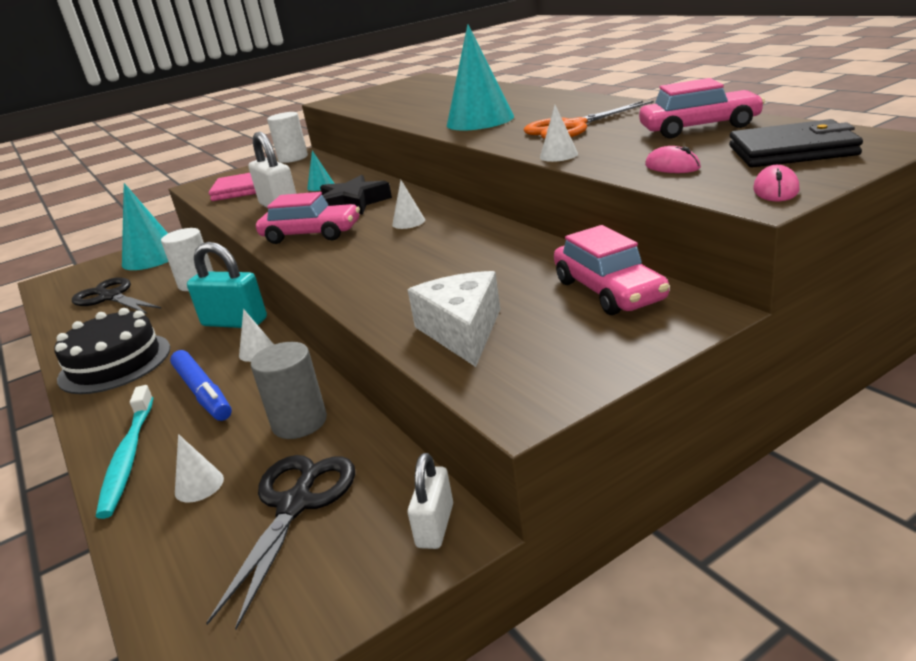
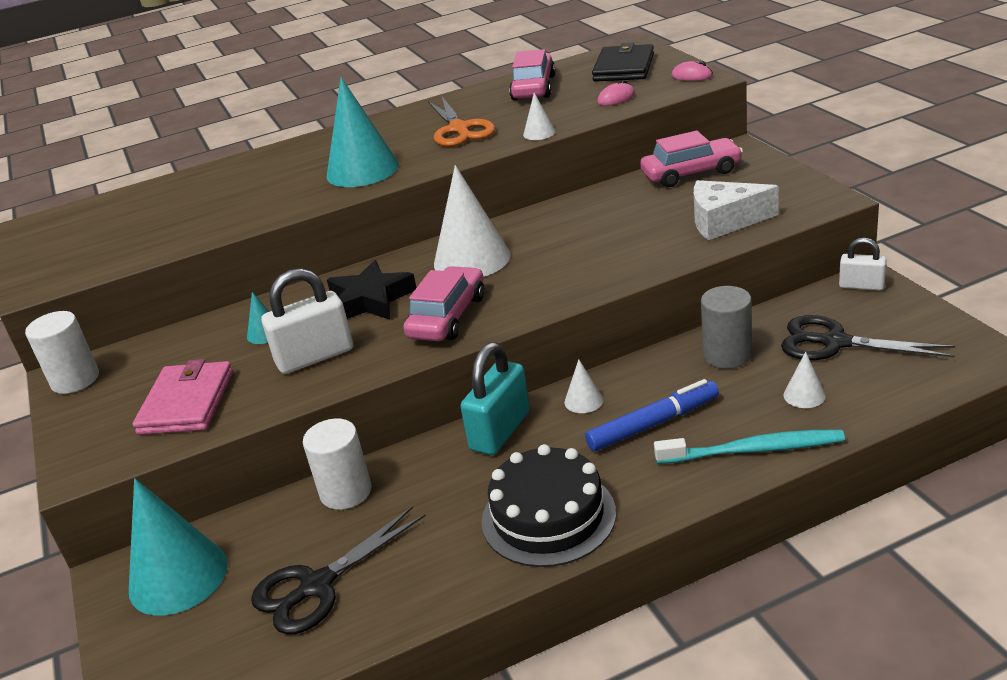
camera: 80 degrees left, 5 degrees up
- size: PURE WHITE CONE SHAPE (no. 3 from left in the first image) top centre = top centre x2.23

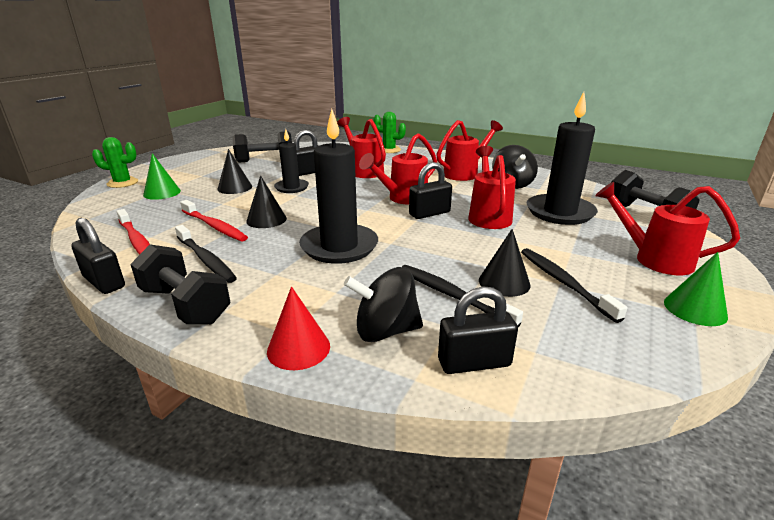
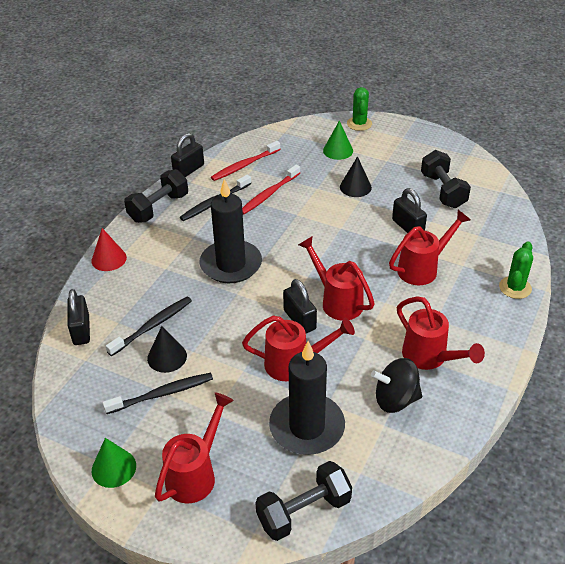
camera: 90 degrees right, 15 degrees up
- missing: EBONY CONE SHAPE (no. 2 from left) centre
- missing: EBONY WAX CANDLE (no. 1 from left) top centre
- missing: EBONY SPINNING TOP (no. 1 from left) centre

...

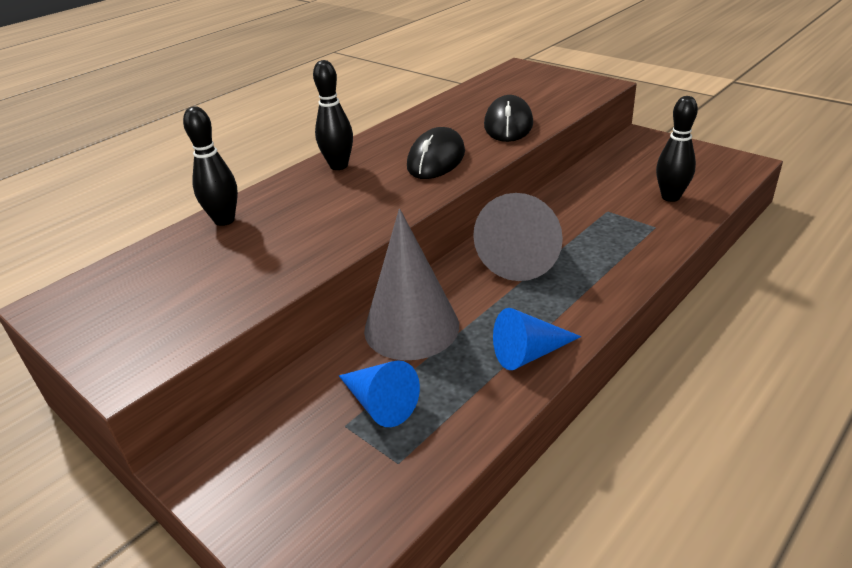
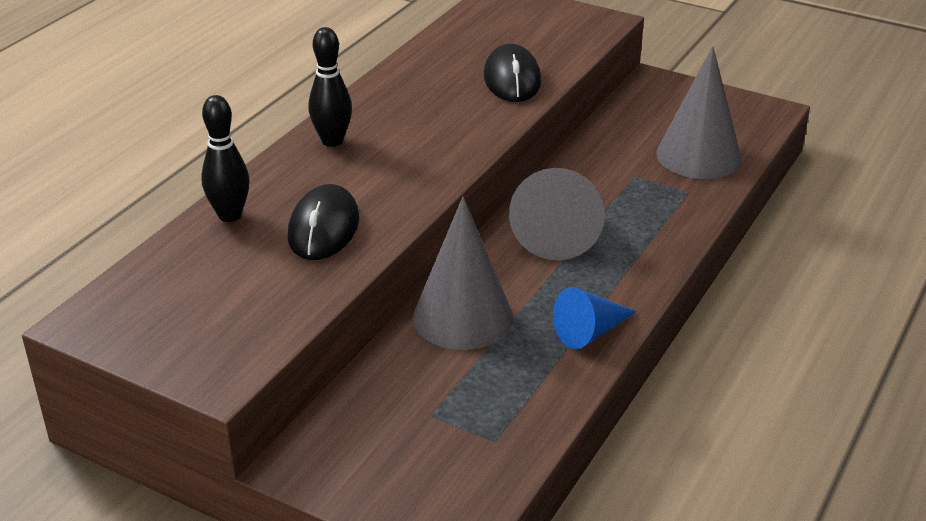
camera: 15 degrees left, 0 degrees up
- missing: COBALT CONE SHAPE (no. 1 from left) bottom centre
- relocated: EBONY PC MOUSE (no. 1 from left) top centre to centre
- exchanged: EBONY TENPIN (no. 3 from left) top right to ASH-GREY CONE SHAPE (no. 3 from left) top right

WORK TO COMPLETE =
For the lines above, output exactly those from the line containing "camera: 90 degrees right, 15 degrees up" through the line containing "- missing: EBONY SPINNING", and skip the others.

TASK OUTPUT =
camera: 90 degrees right, 15 degrees up
- missing: EBONY CONE SHAPE (no. 2 from left) centre
- missing: EBONY WAX CANDLE (no. 1 from left) top centre
- missing: EBONY SPINNING TOP (no. 1 from left) centre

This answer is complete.